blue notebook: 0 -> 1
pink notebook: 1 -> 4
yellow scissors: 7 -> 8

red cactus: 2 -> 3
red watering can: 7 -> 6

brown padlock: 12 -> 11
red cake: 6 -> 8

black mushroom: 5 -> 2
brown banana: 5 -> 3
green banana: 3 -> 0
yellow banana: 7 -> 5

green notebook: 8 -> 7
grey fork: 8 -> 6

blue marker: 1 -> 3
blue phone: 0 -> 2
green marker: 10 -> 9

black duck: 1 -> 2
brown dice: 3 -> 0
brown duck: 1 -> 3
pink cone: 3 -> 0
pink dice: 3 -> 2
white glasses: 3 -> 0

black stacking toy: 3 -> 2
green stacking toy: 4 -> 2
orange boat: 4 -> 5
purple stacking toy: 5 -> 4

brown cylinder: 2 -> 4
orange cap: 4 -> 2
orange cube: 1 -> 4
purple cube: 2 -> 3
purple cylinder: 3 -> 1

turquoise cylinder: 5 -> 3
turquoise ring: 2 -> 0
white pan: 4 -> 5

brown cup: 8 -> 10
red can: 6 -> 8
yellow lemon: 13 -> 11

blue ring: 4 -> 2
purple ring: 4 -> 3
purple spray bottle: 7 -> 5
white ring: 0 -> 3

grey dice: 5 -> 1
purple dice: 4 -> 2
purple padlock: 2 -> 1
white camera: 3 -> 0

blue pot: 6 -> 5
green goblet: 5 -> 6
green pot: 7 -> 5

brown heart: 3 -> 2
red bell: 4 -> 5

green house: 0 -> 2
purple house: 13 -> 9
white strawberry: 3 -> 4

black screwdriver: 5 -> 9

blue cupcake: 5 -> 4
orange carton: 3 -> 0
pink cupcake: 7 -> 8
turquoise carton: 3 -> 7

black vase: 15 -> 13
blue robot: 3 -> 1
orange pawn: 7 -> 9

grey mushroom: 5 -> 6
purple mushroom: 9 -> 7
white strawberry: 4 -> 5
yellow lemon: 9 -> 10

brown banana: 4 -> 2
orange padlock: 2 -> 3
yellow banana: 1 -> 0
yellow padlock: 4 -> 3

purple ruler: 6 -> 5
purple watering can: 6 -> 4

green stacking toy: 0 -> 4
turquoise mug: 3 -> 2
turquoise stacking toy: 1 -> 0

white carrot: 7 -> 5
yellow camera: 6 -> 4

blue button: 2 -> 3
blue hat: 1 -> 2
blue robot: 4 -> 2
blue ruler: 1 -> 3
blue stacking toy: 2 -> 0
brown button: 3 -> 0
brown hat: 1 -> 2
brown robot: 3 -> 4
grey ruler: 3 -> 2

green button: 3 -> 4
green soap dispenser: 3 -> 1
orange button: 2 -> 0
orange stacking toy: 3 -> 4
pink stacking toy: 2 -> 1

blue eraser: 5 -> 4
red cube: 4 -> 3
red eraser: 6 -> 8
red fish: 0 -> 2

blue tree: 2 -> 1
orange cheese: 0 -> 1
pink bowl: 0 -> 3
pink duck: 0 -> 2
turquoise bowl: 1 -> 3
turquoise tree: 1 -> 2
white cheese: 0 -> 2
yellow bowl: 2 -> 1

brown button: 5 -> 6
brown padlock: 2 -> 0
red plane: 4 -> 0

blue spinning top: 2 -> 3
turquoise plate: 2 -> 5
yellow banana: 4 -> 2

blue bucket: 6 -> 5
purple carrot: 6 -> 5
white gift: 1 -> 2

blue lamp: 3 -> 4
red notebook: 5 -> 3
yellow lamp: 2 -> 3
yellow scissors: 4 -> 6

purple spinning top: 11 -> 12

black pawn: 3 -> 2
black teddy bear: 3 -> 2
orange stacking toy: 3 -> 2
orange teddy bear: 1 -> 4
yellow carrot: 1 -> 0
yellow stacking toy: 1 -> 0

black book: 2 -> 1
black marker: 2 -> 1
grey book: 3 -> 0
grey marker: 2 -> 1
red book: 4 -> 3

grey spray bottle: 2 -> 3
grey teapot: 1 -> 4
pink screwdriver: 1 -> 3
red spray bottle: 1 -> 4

######

### Work request
The answer must be a word-for-word restatement of the records.

### Answer to this task
blue notebook: 0 -> 1
pink notebook: 1 -> 4
yellow scissors: 7 -> 8

red cactus: 2 -> 3
red watering can: 7 -> 6

brown padlock: 12 -> 11
red cake: 6 -> 8

black mushroom: 5 -> 2
brown banana: 5 -> 3
green banana: 3 -> 0
yellow banana: 7 -> 5

green notebook: 8 -> 7
grey fork: 8 -> 6

blue marker: 1 -> 3
blue phone: 0 -> 2
green marker: 10 -> 9

black duck: 1 -> 2
brown dice: 3 -> 0
brown duck: 1 -> 3
pink cone: 3 -> 0
pink dice: 3 -> 2
white glasses: 3 -> 0

black stacking toy: 3 -> 2
green stacking toy: 4 -> 2
orange boat: 4 -> 5
purple stacking toy: 5 -> 4

brown cylinder: 2 -> 4
orange cap: 4 -> 2
orange cube: 1 -> 4
purple cube: 2 -> 3
purple cylinder: 3 -> 1

turquoise cylinder: 5 -> 3
turquoise ring: 2 -> 0
white pan: 4 -> 5

brown cup: 8 -> 10
red can: 6 -> 8
yellow lemon: 13 -> 11

blue ring: 4 -> 2
purple ring: 4 -> 3
purple spray bottle: 7 -> 5
white ring: 0 -> 3

grey dice: 5 -> 1
purple dice: 4 -> 2
purple padlock: 2 -> 1
white camera: 3 -> 0

blue pot: 6 -> 5
green goblet: 5 -> 6
green pot: 7 -> 5

brown heart: 3 -> 2
red bell: 4 -> 5

green house: 0 -> 2
purple house: 13 -> 9
white strawberry: 3 -> 4

black screwdriver: 5 -> 9

blue cupcake: 5 -> 4
orange carton: 3 -> 0
pink cupcake: 7 -> 8
turquoise carton: 3 -> 7

black vase: 15 -> 13
blue robot: 3 -> 1
orange pawn: 7 -> 9

grey mushroom: 5 -> 6
purple mushroom: 9 -> 7
white strawberry: 4 -> 5
yellow lemon: 9 -> 10

brown banana: 4 -> 2
orange padlock: 2 -> 3
yellow banana: 1 -> 0
yellow padlock: 4 -> 3

purple ruler: 6 -> 5
purple watering can: 6 -> 4

green stacking toy: 0 -> 4
turquoise mug: 3 -> 2
turquoise stacking toy: 1 -> 0

white carrot: 7 -> 5
yellow camera: 6 -> 4

blue button: 2 -> 3
blue hat: 1 -> 2
blue robot: 4 -> 2
blue ruler: 1 -> 3
blue stacking toy: 2 -> 0
brown button: 3 -> 0
brown hat: 1 -> 2
brown robot: 3 -> 4
grey ruler: 3 -> 2

green button: 3 -> 4
green soap dispenser: 3 -> 1
orange button: 2 -> 0
orange stacking toy: 3 -> 4
pink stacking toy: 2 -> 1

blue eraser: 5 -> 4
red cube: 4 -> 3
red eraser: 6 -> 8
red fish: 0 -> 2

blue tree: 2 -> 1
orange cheese: 0 -> 1
pink bowl: 0 -> 3
pink duck: 0 -> 2
turquoise bowl: 1 -> 3
turquoise tree: 1 -> 2
white cheese: 0 -> 2
yellow bowl: 2 -> 1

brown button: 5 -> 6
brown padlock: 2 -> 0
red plane: 4 -> 0

blue spinning top: 2 -> 3
turquoise plate: 2 -> 5
yellow banana: 4 -> 2

blue bucket: 6 -> 5
purple carrot: 6 -> 5
white gift: 1 -> 2

blue lamp: 3 -> 4
red notebook: 5 -> 3
yellow lamp: 2 -> 3
yellow scissors: 4 -> 6

purple spinning top: 11 -> 12

black pawn: 3 -> 2
black teddy bear: 3 -> 2
orange stacking toy: 3 -> 2
orange teddy bear: 1 -> 4
yellow carrot: 1 -> 0
yellow stacking toy: 1 -> 0

black book: 2 -> 1
black marker: 2 -> 1
grey book: 3 -> 0
grey marker: 2 -> 1
red book: 4 -> 3

grey spray bottle: 2 -> 3
grey teapot: 1 -> 4
pink screwdriver: 1 -> 3
red spray bottle: 1 -> 4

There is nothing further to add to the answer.